◆ WORK TASK
Lines from the one containing "U28: NOT (in" to the end of the entries below must be reproduced exactly, with both end lines kept and no other line added.

[MATERIAL FOR THE TASK]

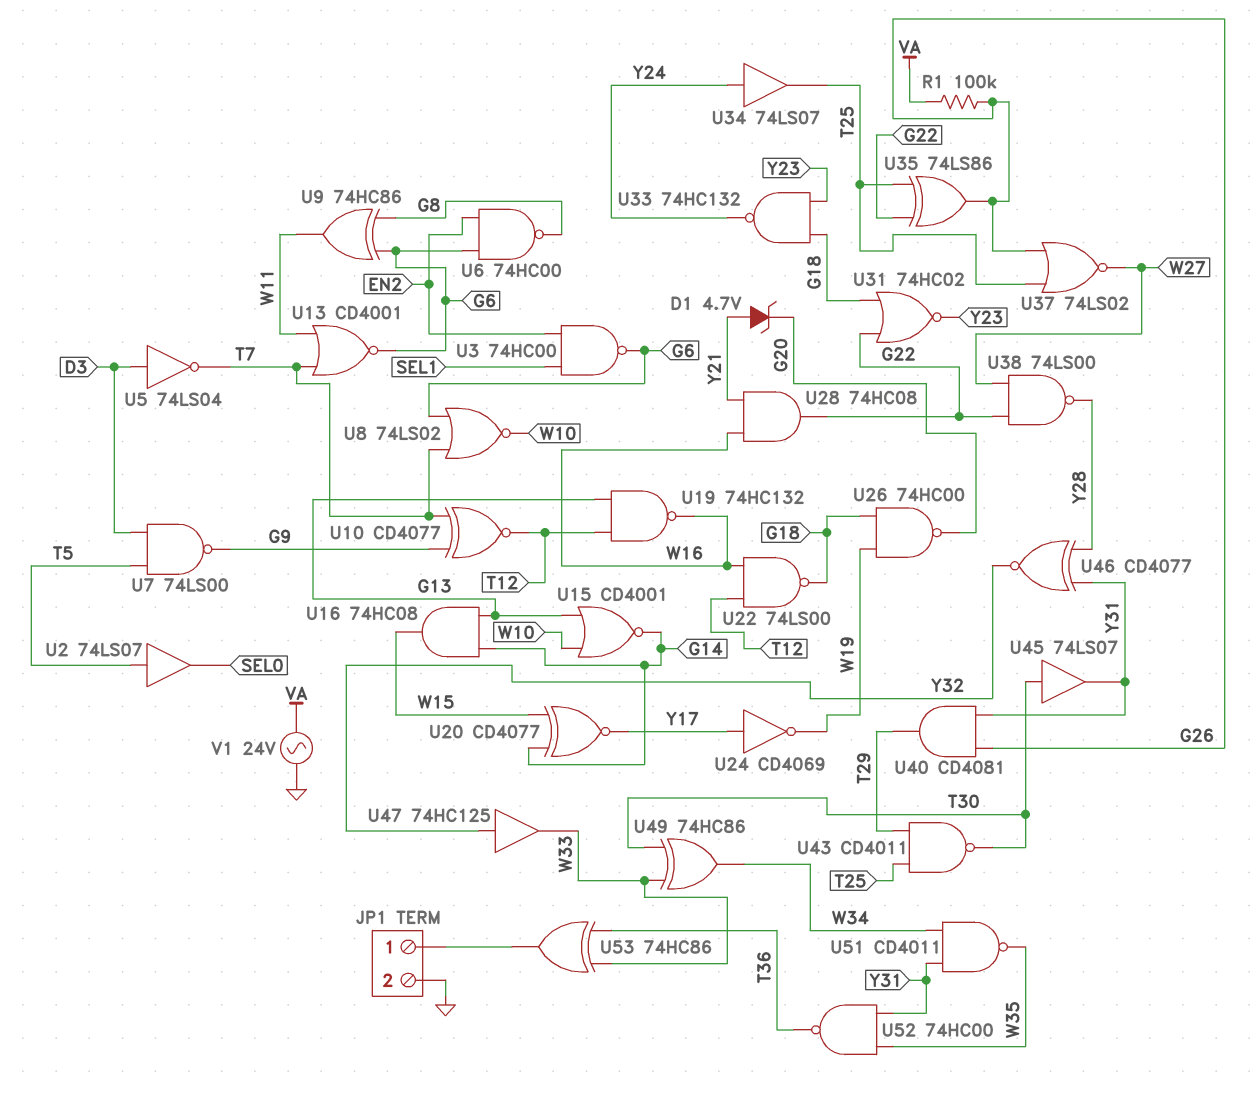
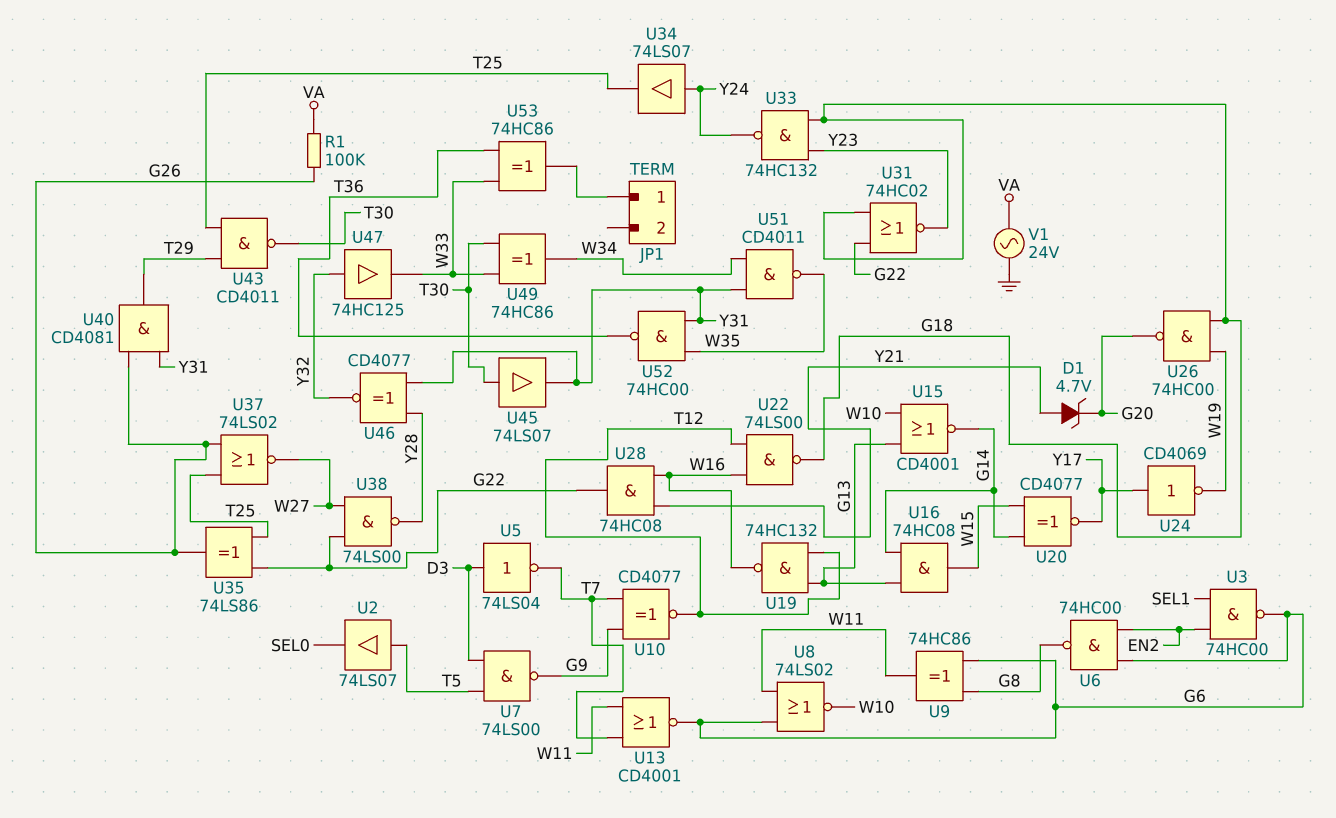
JP1 pin 2: GND -> none
U8: NOR 74LS02 (in G6, in T7, out W10) -> NOR 74LS02 (in G6, in W11, out W10)

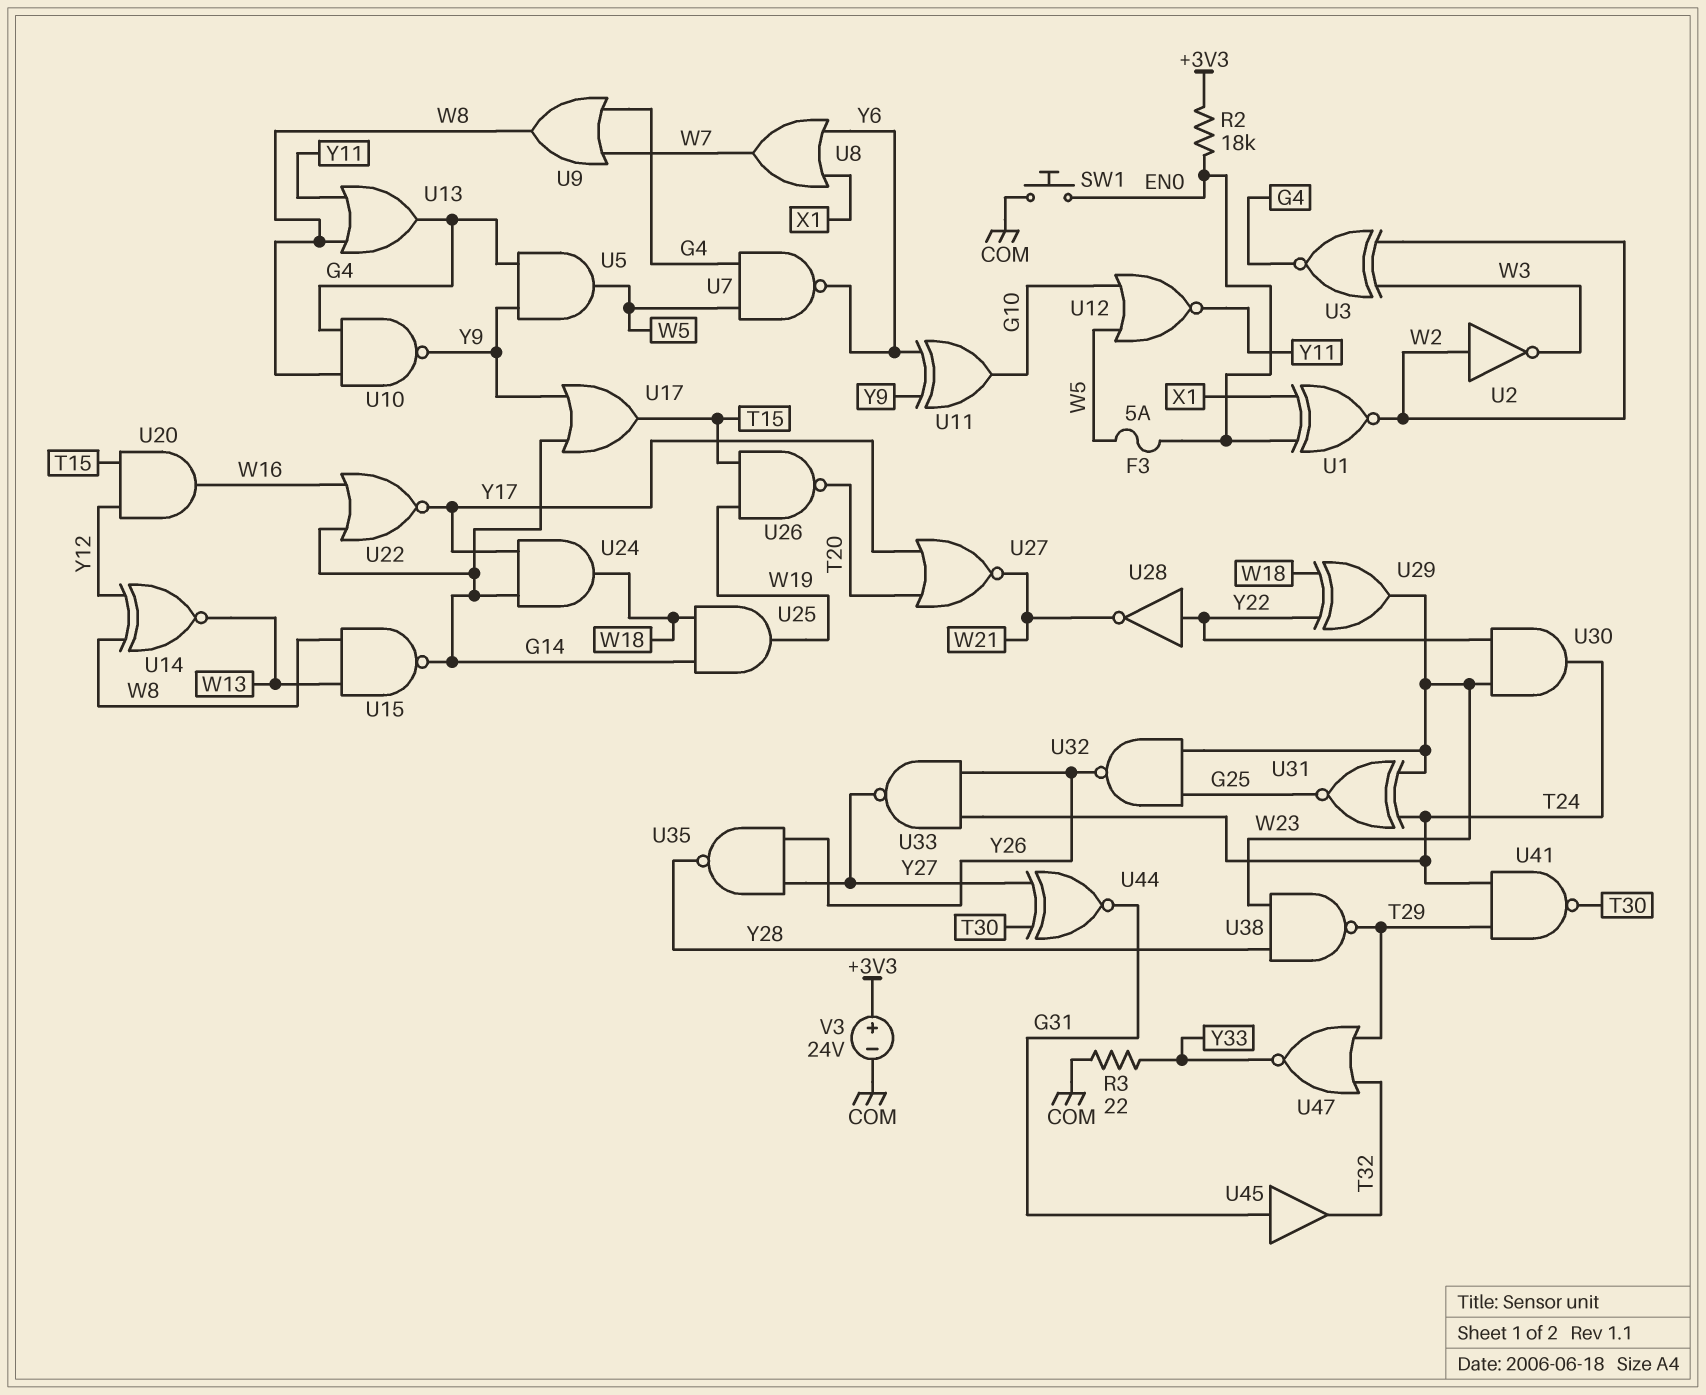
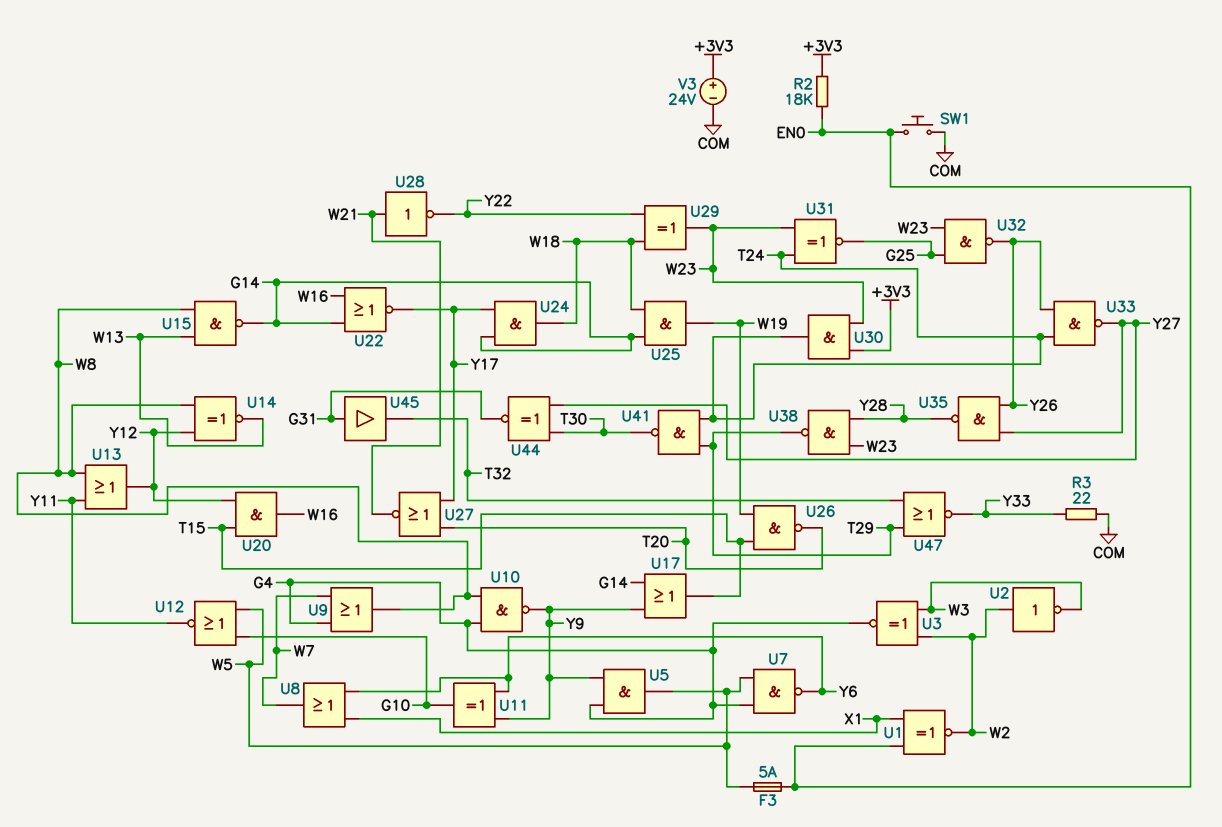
U13: OR (in W8, in Y11, out G4) -> OR (in W8, in Y11, out Y12)
U28: NOT (in Y22, out W21) -> NOT (in W21, out Y22)
U30: AND (in W23, in Y22, out T24) -> AND (in +3V3, in W23, out T24)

[/MATERIAL FOR THE TASK]

◆ RESULT OF THIS TASK
U28: NOT (in Y22, out W21) -> NOT (in W21, out Y22)
U30: AND (in W23, in Y22, out T24) -> AND (in +3V3, in W23, out T24)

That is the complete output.